> [Brief] An exact copy is the goal: every line from the one containing "U1 pin IN: +15V -> VA" to the end of the material below, pictures excluded.

> [Material provided]
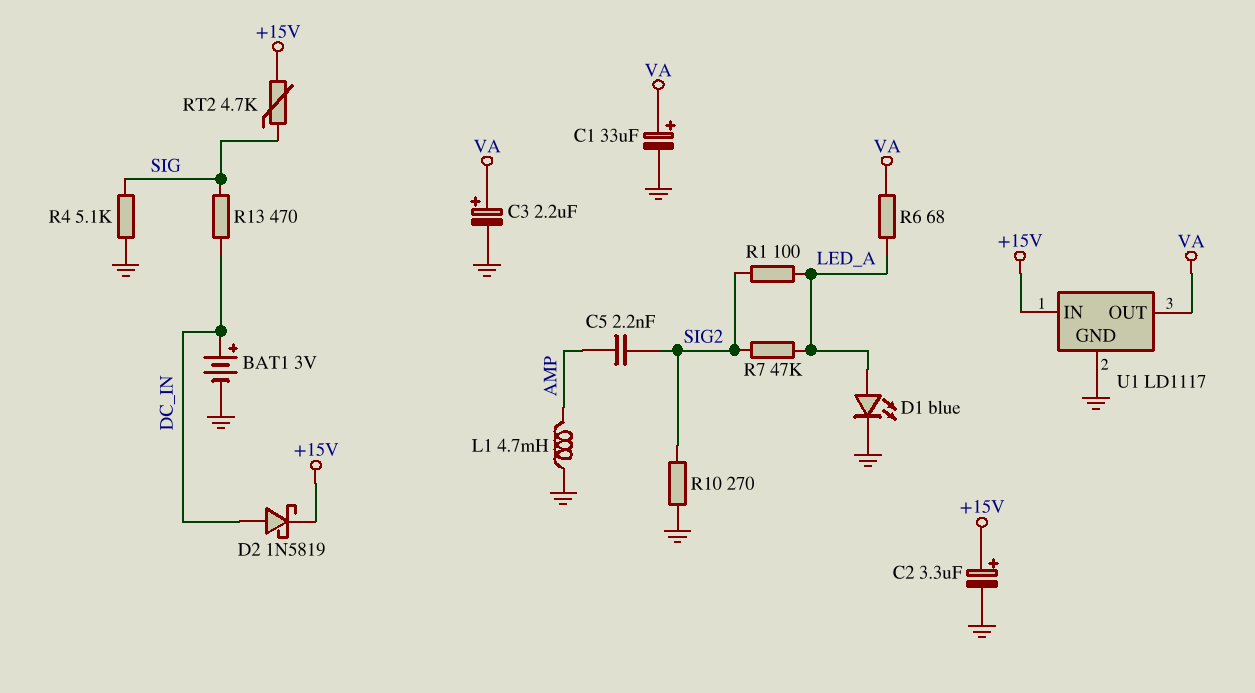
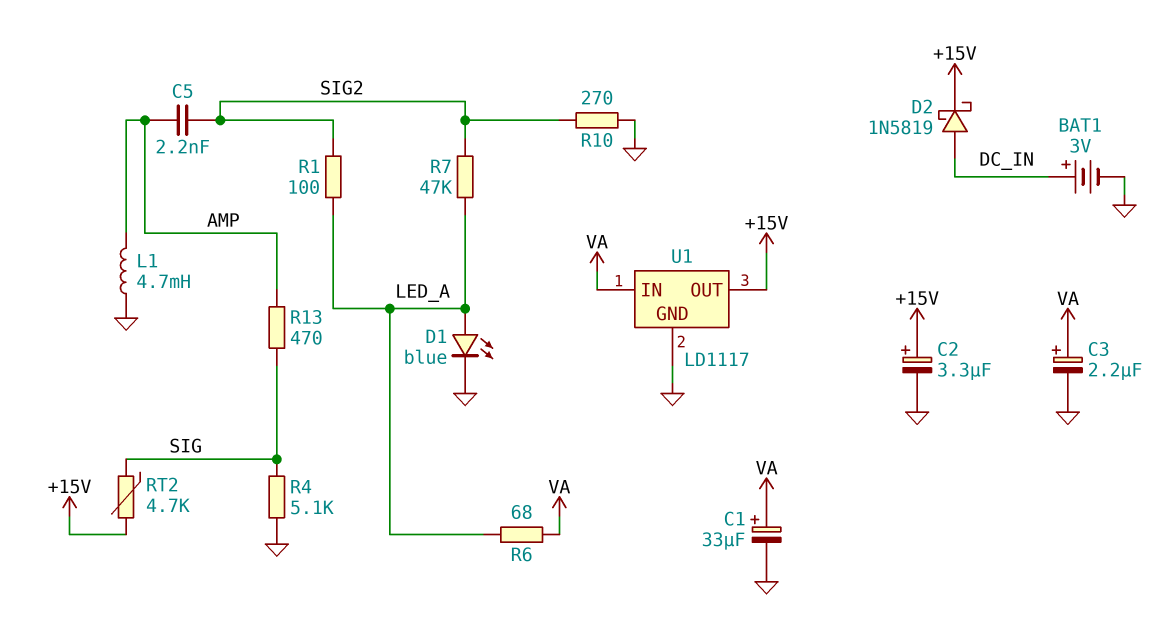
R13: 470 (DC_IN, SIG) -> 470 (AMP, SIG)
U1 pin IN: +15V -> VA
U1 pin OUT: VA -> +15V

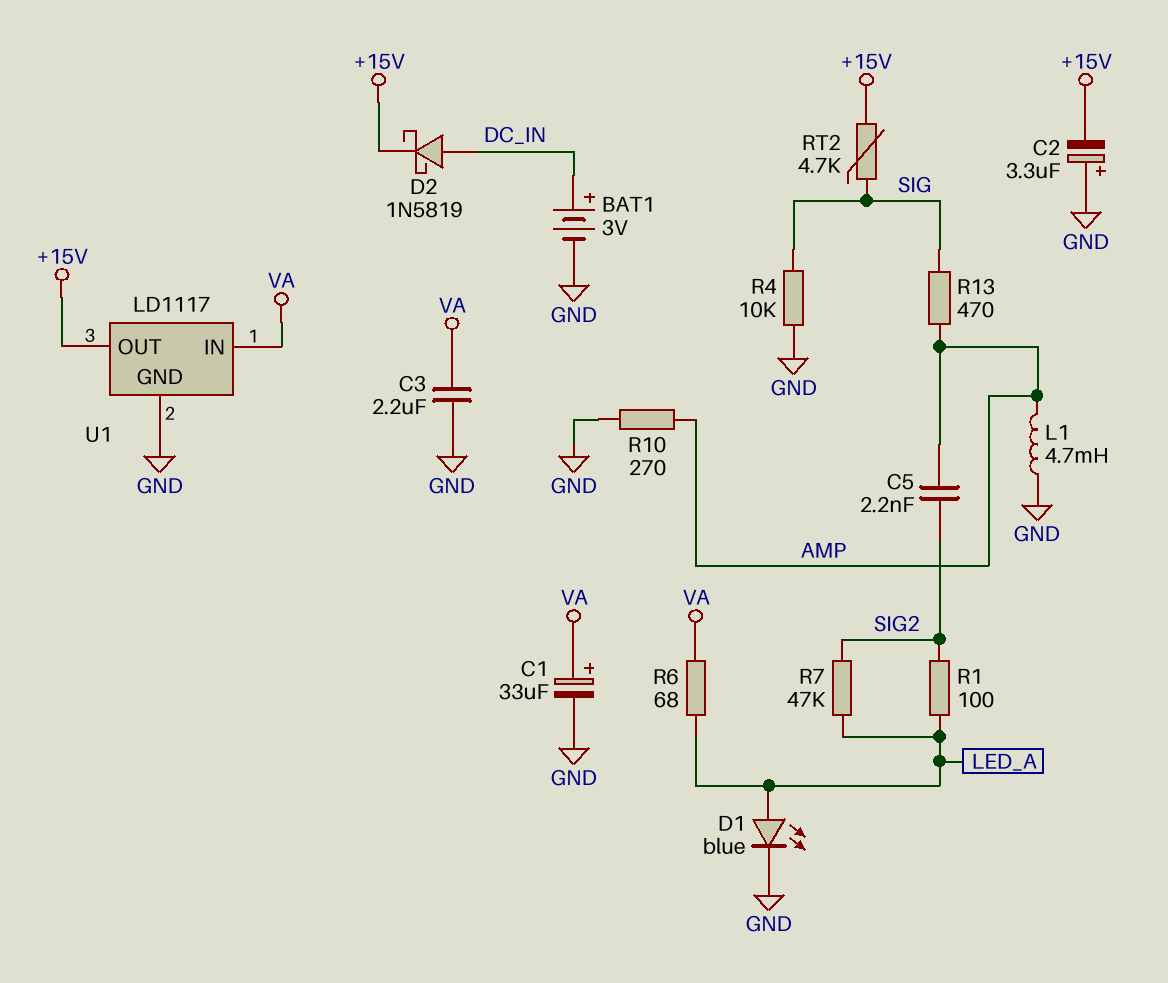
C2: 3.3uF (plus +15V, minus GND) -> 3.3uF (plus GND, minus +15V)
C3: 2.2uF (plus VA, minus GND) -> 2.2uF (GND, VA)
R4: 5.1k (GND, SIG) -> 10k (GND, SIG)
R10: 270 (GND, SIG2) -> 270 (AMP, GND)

> [Exercise output]
U1 pin IN: +15V -> VA
U1 pin OUT: VA -> +15V

C2: 3.3uF (plus +15V, minus GND) -> 3.3uF (plus GND, minus +15V)
C3: 2.2uF (plus VA, minus GND) -> 2.2uF (GND, VA)
R4: 5.1k (GND, SIG) -> 10k (GND, SIG)
R10: 270 (GND, SIG2) -> 270 (AMP, GND)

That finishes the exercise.